(Excerpted records Opens)

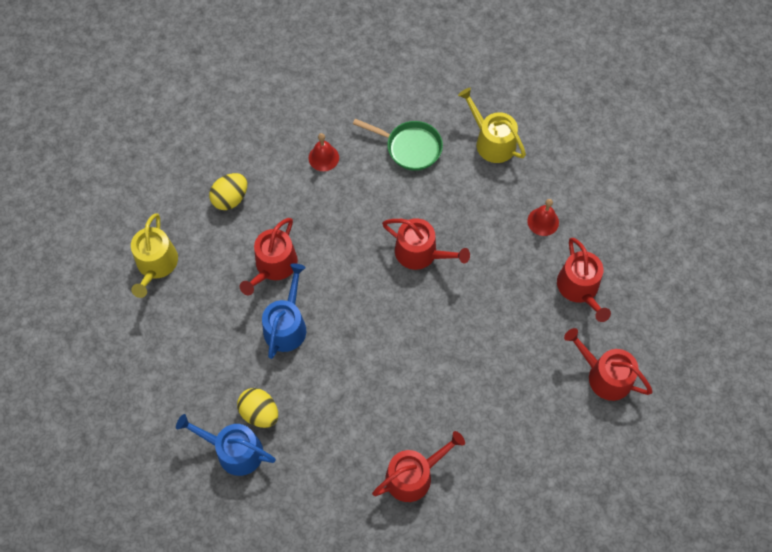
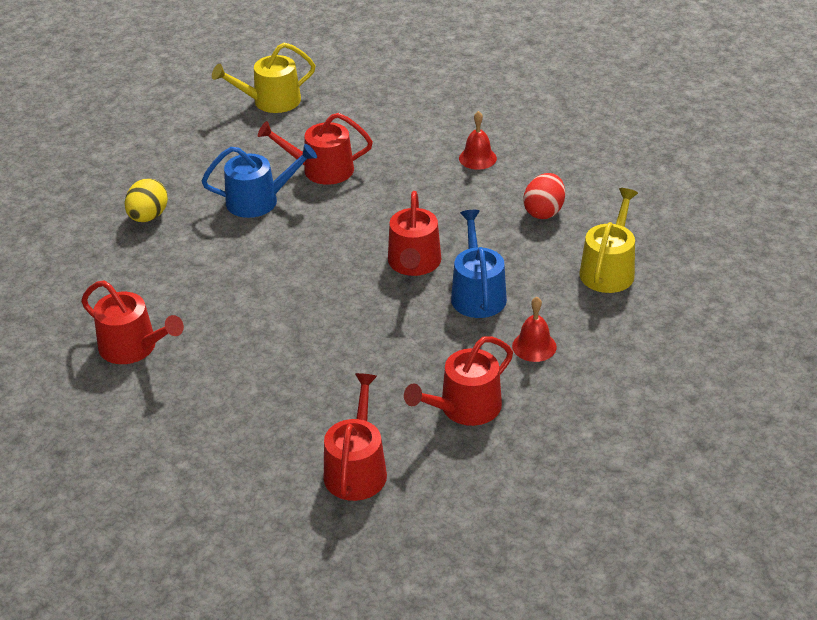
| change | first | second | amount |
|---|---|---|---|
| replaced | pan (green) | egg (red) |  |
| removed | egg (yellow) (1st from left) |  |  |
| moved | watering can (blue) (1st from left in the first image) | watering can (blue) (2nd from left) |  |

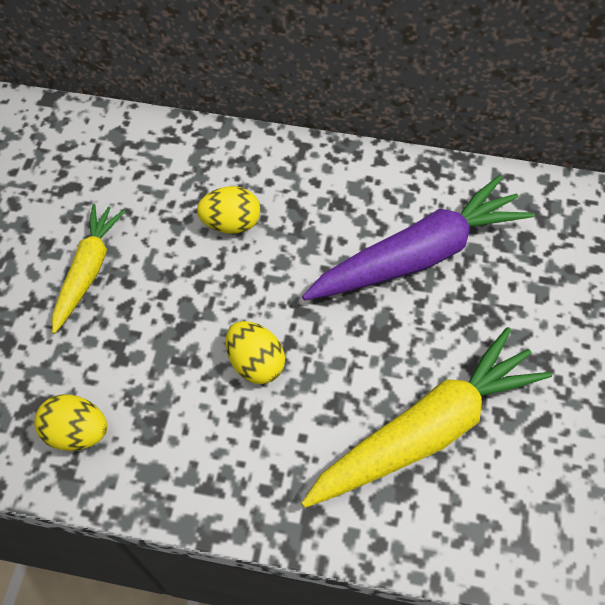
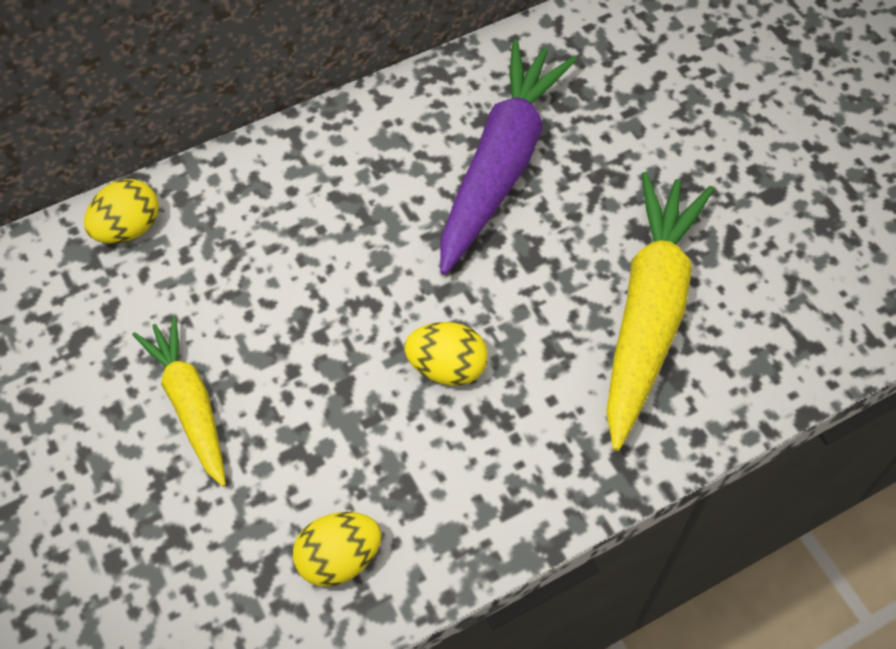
| change | first | second | amount |
|---|---|---|---|
| moved | egg (yellow) (2nd from left in the first image) | egg (yellow) (1st from left) |  |

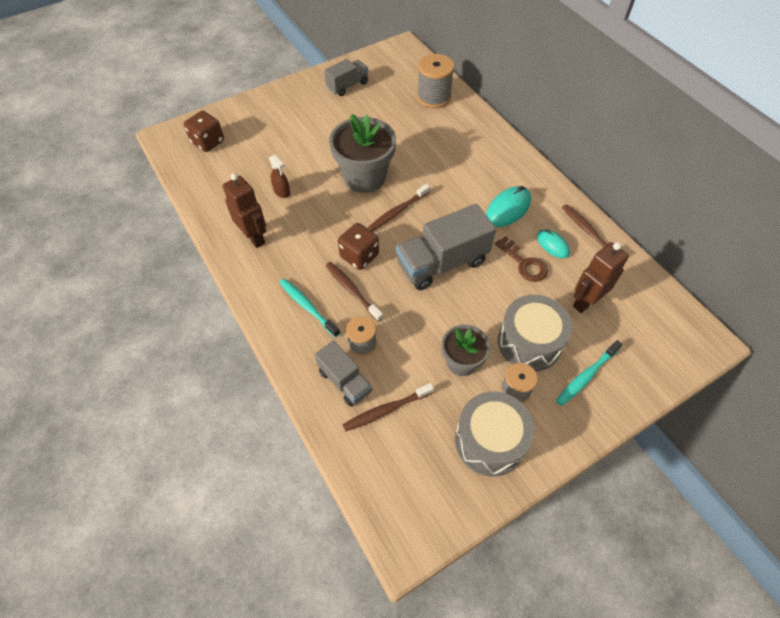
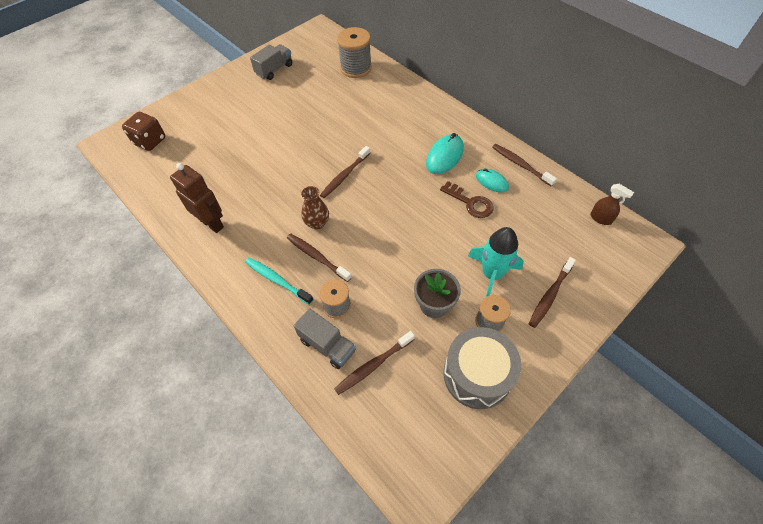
| change | first | second | amount |
|---|---|---|---|
| removed | flower pot (grey) (1st from left) |  |  |
| moved | spray bottle (brown) |  |  |
| removed | truck (grey) (3rd from left) |  |  |
| replaced | dice (brown) (2nd from left) | vase (brown) |  |
| removed | robot (brown) (2nd from left) |  |  |
| replaced | drum (grey) (2nd from left) | rocket (turquoise) |  |
| recoloured | toothbrush (turquoise) (2nd from left) | toothbrush (brown) (5th from left) |  |

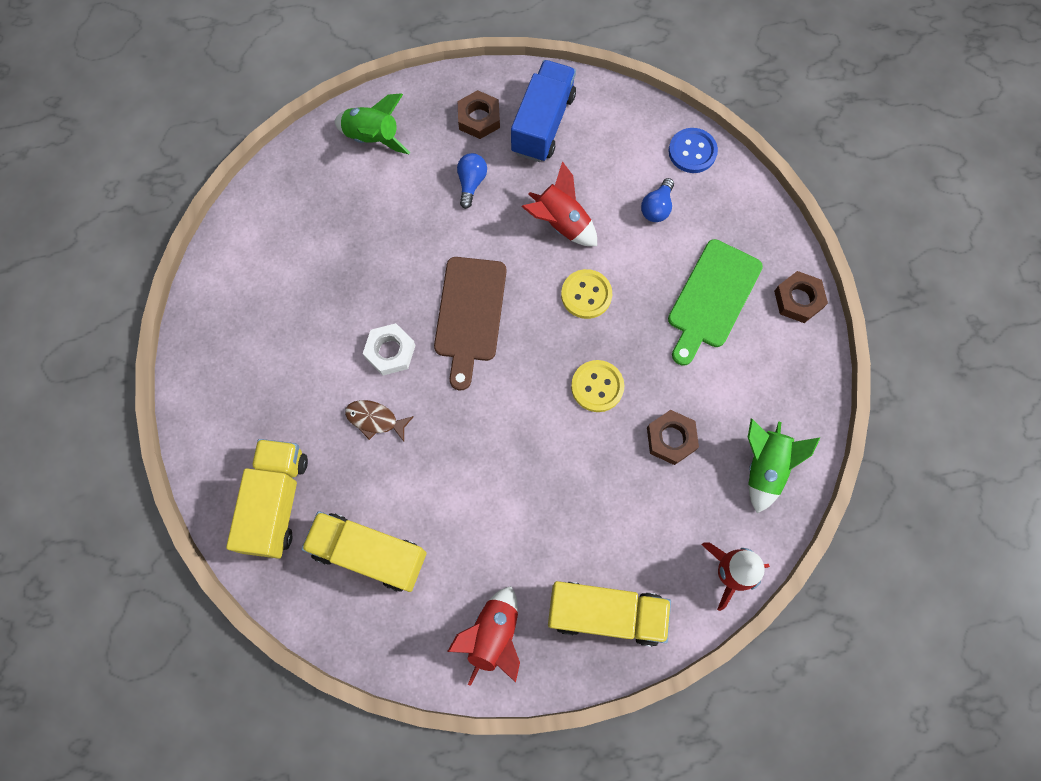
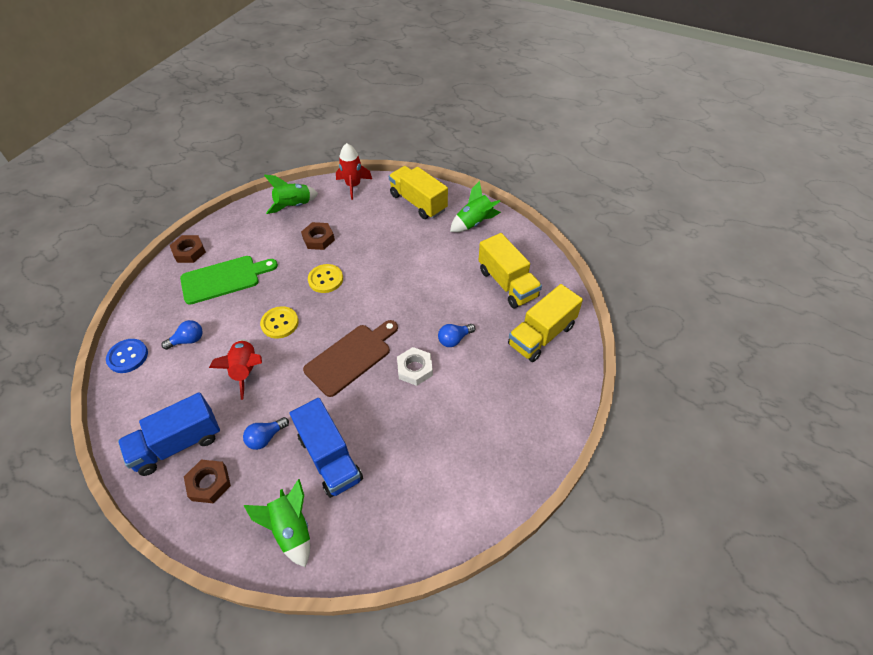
| change | first | second | amount |
|---|---|---|---|
| replaced | fish (brown) | light bulb (blue) (3rd from left) |  |
| recoloured | rocket (red) (1st from left) | rocket (green) (3rd from left) |  |
| added |  | truck (blue) (2nd from left) |  |

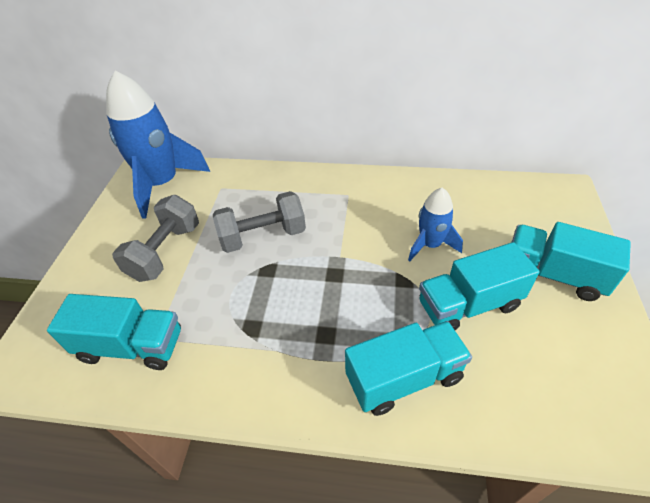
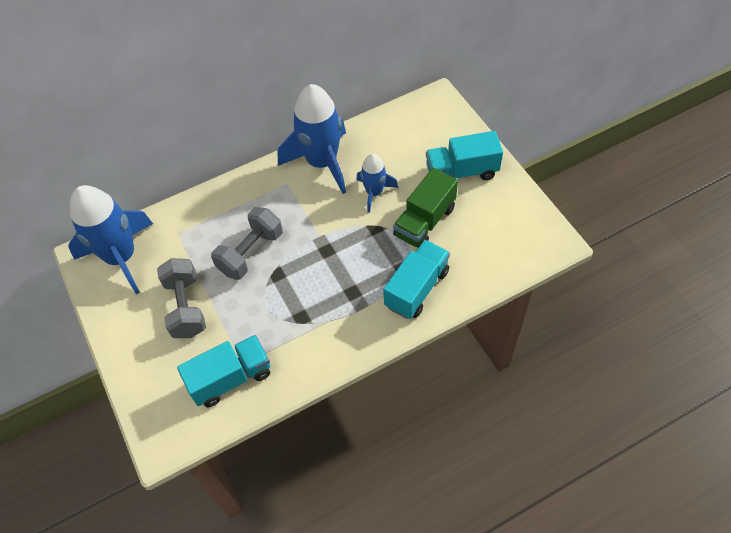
| change | first | second | amount |
|---|---|---|---|
| recoloured | truck (turquoise) (3rd from left) | truck (green) |  |
| added |  | rocket (blue) (2nd from left) |  |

(Excerpted records Closes)

◆ **What you will do**
Give back the lines from the one containing "recoloured | rocket" through the last line of the records above exactly as they appear, both included, and no pictures.

◆ **Task output**
| recoloured | rocket (red) (1st from left) | rocket (green) (3rd from left) |  |
| added |  | truck (blue) (2nd from left) |  |

| change | first | second | amount |
|---|---|---|---|
| recoloured | truck (turquoise) (3rd from left) | truck (green) |  |
| added |  | rocket (blue) (2nd from left) |  |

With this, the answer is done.